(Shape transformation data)
%%

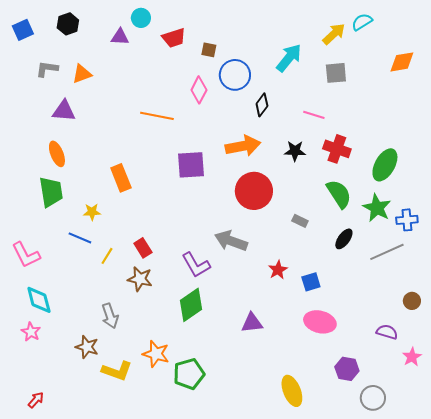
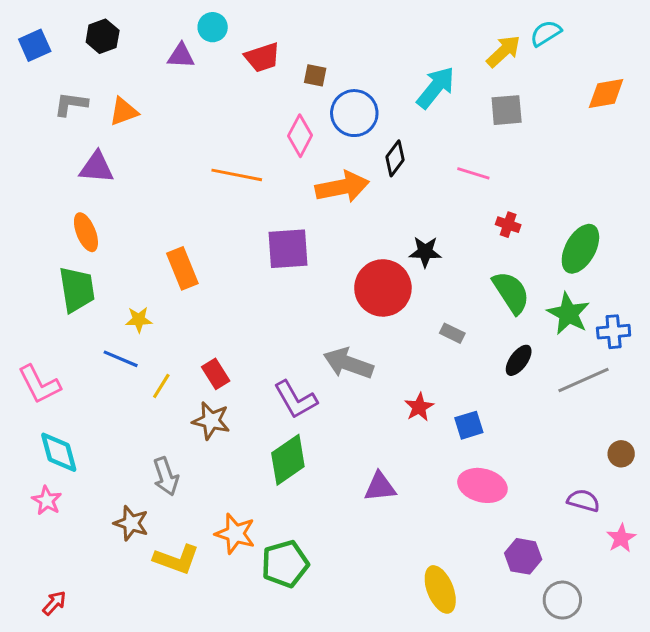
orange arrow: (243, 146) -> (342, 187), moved
red cross: (337, 149) -> (508, 225), size x0.6
black star: (295, 151) -> (425, 252), moved

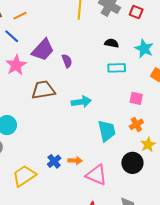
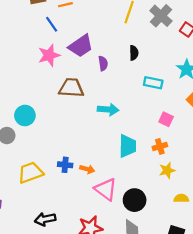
black semicircle: (112, 43) -> (134, 53), moved, turned 64
blue cross: (54, 161) -> (65, 165), turned 32
black circle: (132, 163) -> (135, 200), moved

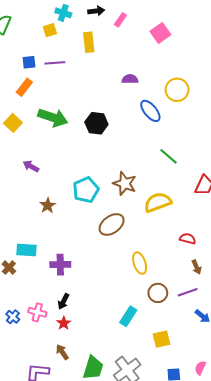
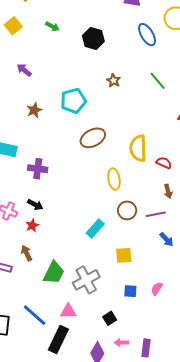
green arrow: (53, 118) -> (52, 26), size x0.5
brown star: (125, 184) -> (113, 81), moved, size x0.6
yellow semicircle: (158, 202) -> (138, 148), moved, turned -80
black arrow: (63, 301) -> (35, 205), turned -98

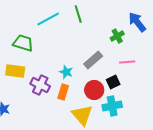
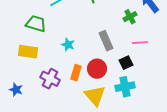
gray rectangle: (93, 60) -> (106, 41), turned -72
cyan star: (66, 72) -> (68, 45), moved
purple cross: (40, 85) -> (50, 79), moved
red circle: (94, 90) -> (97, 69), moved

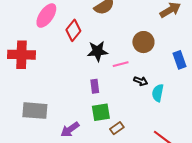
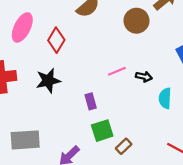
brown circle: (143, 42) -> (136, 21), moved
black star: (98, 51) -> (48, 81), moved
black arrow: (141, 81) -> (144, 77), moved

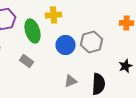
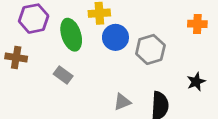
blue circle: (66, 45) -> (115, 37), moved

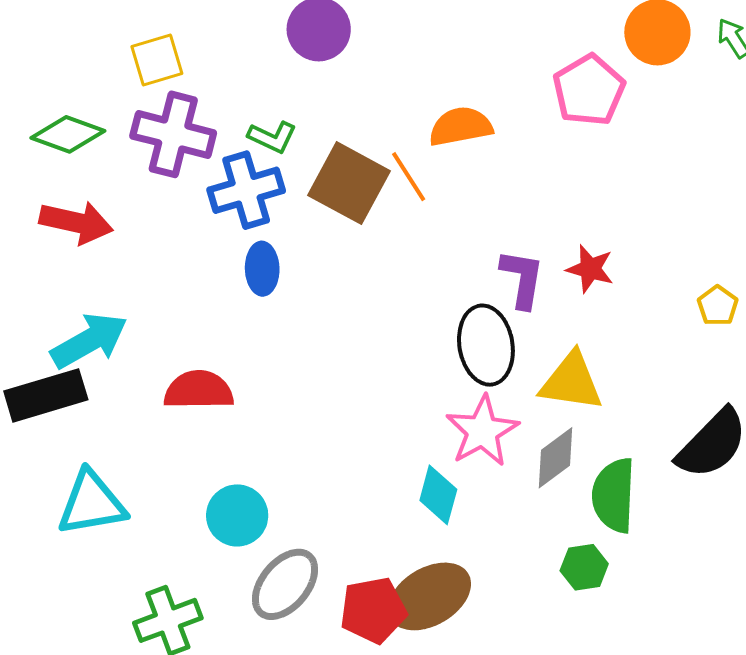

%%

• Task goal
Filter the lines above so that only those with the string "arrow" remain, then copy them.

• Solution
orange arrow: (243, 146) -> (342, 187), moved
green arrow: (53, 118) -> (52, 26), size x0.5
black arrow: (63, 301) -> (35, 205), turned -98
black arrow: (141, 81) -> (144, 77), moved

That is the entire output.